**EXERCISE OBJECTIVE**
Please restate exactly what appears in the records below from the first line to the line where "V1: 15V (plus" is, that line included.

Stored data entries
■ ■ ■ ■ ■ ■ ■

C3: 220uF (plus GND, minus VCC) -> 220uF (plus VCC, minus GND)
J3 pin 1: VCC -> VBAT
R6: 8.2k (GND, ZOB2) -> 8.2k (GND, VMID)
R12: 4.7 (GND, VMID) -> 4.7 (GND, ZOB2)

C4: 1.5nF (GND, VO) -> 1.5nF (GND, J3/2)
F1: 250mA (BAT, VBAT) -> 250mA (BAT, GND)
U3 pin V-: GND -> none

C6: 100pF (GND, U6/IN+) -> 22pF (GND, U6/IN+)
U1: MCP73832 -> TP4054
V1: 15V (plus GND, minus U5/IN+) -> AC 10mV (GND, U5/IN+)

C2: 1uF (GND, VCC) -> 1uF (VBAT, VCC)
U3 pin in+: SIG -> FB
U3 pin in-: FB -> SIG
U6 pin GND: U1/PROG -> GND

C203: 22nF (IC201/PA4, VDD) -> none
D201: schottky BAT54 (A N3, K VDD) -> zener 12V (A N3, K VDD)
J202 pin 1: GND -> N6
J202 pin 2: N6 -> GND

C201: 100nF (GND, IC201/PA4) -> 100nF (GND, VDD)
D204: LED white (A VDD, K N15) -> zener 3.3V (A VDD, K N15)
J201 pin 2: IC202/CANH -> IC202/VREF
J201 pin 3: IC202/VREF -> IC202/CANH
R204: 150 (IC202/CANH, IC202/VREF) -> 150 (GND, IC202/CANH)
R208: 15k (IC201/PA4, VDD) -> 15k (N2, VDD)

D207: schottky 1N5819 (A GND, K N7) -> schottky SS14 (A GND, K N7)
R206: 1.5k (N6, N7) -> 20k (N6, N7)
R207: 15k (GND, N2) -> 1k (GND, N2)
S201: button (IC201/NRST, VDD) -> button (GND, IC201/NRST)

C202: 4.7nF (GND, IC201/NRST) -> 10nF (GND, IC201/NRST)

■ ■ ■ ■ ■ ■ ■

**FINISHED TASK**
C3: 220uF (plus GND, minus VCC) -> 220uF (plus VCC, minus GND)
J3 pin 1: VCC -> VBAT
R6: 8.2k (GND, ZOB2) -> 8.2k (GND, VMID)
R12: 4.7 (GND, VMID) -> 4.7 (GND, ZOB2)

C4: 1.5nF (GND, VO) -> 1.5nF (GND, J3/2)
F1: 250mA (BAT, VBAT) -> 250mA (BAT, GND)
U3 pin V-: GND -> none

C6: 100pF (GND, U6/IN+) -> 22pF (GND, U6/IN+)
U1: MCP73832 -> TP4054
V1: 15V (plus GND, minus U5/IN+) -> AC 10mV (GND, U5/IN+)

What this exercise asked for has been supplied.